*** Opening PROVIDED DATA ***

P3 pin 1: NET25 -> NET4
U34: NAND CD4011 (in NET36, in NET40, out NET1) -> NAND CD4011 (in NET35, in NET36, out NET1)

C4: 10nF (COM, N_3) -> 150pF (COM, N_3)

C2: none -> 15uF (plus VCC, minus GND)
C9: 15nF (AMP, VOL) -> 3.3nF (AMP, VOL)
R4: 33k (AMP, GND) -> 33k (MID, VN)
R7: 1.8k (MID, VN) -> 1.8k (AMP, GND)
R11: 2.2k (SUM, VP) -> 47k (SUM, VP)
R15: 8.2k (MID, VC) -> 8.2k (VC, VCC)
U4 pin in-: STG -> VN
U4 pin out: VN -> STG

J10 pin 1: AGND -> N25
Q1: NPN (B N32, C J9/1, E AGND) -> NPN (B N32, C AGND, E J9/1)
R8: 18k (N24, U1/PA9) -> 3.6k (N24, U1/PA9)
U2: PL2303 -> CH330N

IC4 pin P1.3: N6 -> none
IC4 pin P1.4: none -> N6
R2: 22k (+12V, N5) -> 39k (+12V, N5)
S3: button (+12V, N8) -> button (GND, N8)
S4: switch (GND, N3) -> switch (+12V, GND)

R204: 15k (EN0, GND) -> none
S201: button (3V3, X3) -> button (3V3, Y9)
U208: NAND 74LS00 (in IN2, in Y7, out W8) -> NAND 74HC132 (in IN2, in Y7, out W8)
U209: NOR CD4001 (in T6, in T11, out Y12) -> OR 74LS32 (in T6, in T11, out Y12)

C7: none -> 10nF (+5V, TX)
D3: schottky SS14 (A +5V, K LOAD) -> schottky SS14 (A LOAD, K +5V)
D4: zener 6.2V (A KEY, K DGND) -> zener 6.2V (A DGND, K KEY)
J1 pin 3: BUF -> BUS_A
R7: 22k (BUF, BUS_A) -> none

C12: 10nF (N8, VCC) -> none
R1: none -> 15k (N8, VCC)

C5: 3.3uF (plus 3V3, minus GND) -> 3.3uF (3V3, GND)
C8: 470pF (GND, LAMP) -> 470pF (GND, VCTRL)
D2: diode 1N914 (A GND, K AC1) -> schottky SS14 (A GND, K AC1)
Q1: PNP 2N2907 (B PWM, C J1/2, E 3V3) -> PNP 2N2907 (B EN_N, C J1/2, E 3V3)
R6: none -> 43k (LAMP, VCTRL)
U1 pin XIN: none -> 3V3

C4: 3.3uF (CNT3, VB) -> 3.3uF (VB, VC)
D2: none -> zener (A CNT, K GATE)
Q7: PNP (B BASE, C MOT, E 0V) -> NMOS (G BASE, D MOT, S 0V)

*** Closing PROVIDED DATA ***

## INSTRUCTIONS FOR THE TASK
All lines from the line containing "D4: zener 6.2V" through the last line of the data are to be repeated exactly; no other line belongs in the answer.

## RESPONSE AREA
D4: zener 6.2V (A KEY, K DGND) -> zener 6.2V (A DGND, K KEY)
J1 pin 3: BUF -> BUS_A
R7: 22k (BUF, BUS_A) -> none

C12: 10nF (N8, VCC) -> none
R1: none -> 15k (N8, VCC)

C5: 3.3uF (plus 3V3, minus GND) -> 3.3uF (3V3, GND)
C8: 470pF (GND, LAMP) -> 470pF (GND, VCTRL)
D2: diode 1N914 (A GND, K AC1) -> schottky SS14 (A GND, K AC1)
Q1: PNP 2N2907 (B PWM, C J1/2, E 3V3) -> PNP 2N2907 (B EN_N, C J1/2, E 3V3)
R6: none -> 43k (LAMP, VCTRL)
U1 pin XIN: none -> 3V3

C4: 3.3uF (CNT3, VB) -> 3.3uF (VB, VC)
D2: none -> zener (A CNT, K GATE)
Q7: PNP (B BASE, C MOT, E 0V) -> NMOS (G BASE, D MOT, S 0V)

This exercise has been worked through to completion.